SOURCE MATERIAL.
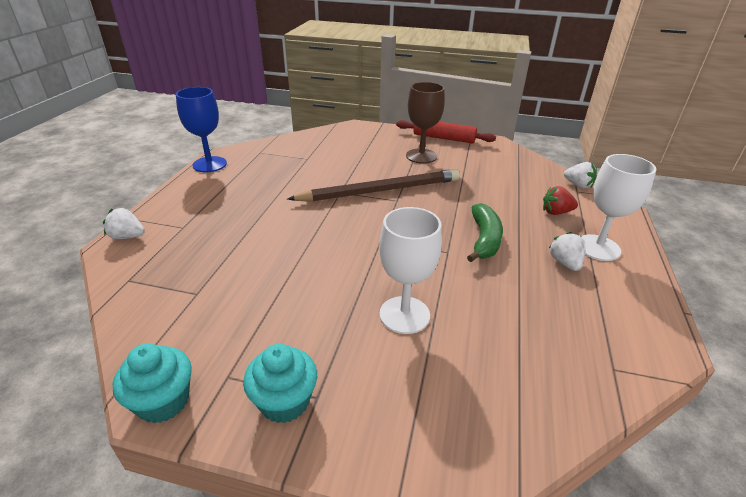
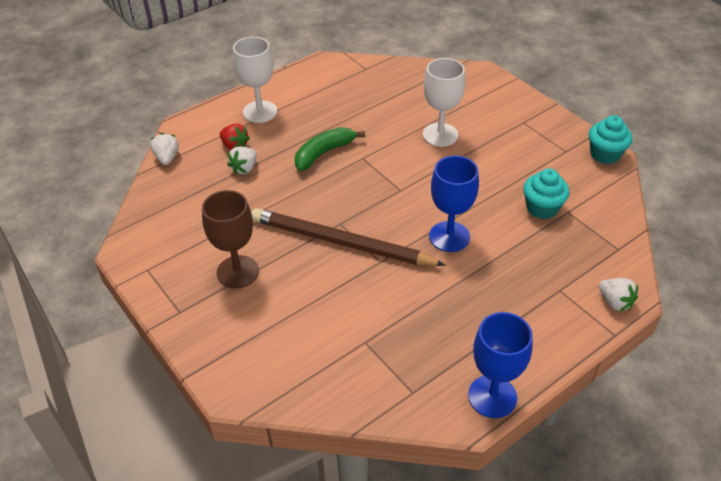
camera: 140 degrees left, 10 degrees up
(284, 401) = (541, 127): turquoise cupcake -> turquoise cupcake (542, 208)
(302, 225) = (449, 236): none -> blue goblet
(444, 138) = (166, 291): red rolling pin -> none
(565, 263) = (299, 114): white strawberry -> white strawberry (244, 168)

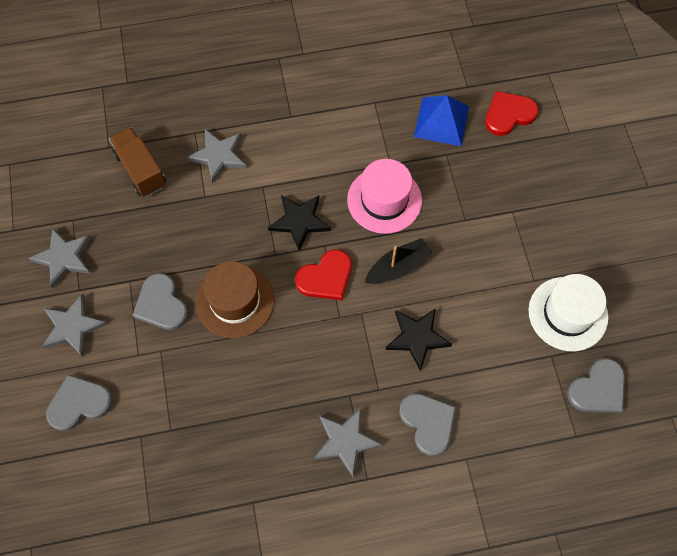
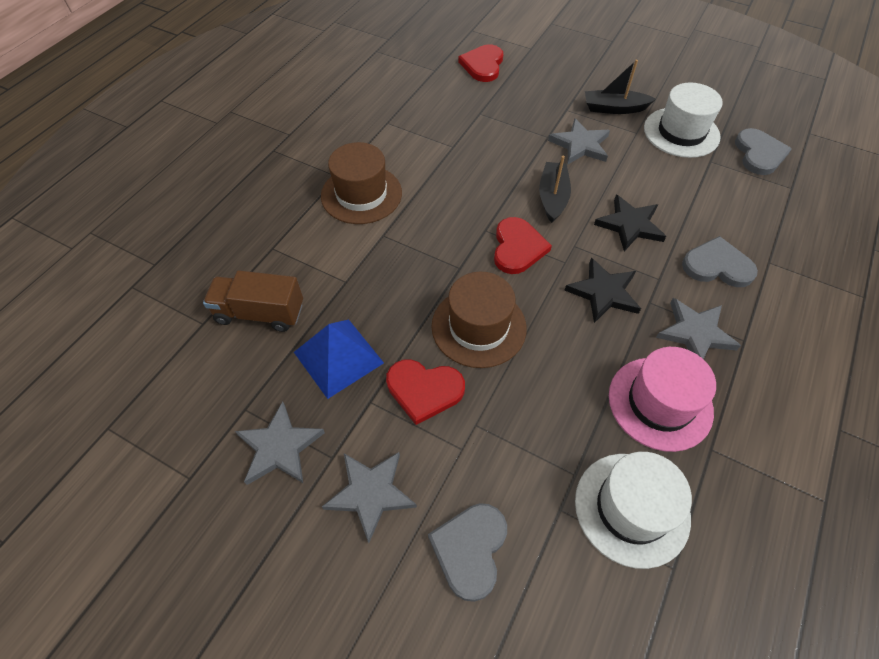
camera: 50 degrees left, 10 degrees down
(161, 304) = (424, 390): grey heart -> red heart
(171, 477) = (632, 508): none -> white hat
(218, 156) = (316, 246): grey star -> grey star (580, 145)
(287, 144) = (361, 194): none -> brown hat
(299, 221) = (445, 232): black star -> black star (603, 292)
(384, 200) = (482, 169): pink hat -> pink hat (660, 403)
(441, 121) = (448, 99): blue pyramid -> blue pyramid (338, 357)
(549, 245) = (614, 108): none -> black boat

INSTRUCTIONS TO FOLLOW. I need exact copies of the lines from the one holding "camera: 50 degrees left, 10 degrees down" through the end of the records above, and nothing beyond them.

RESULT OF THIS TASK.
camera: 50 degrees left, 10 degrees down
(161, 304) = (424, 390): grey heart -> red heart
(171, 477) = (632, 508): none -> white hat
(218, 156) = (316, 246): grey star -> grey star (580, 145)
(287, 144) = (361, 194): none -> brown hat
(299, 221) = (445, 232): black star -> black star (603, 292)
(384, 200) = (482, 169): pink hat -> pink hat (660, 403)
(441, 121) = (448, 99): blue pyramid -> blue pyramid (338, 357)
(549, 245) = (614, 108): none -> black boat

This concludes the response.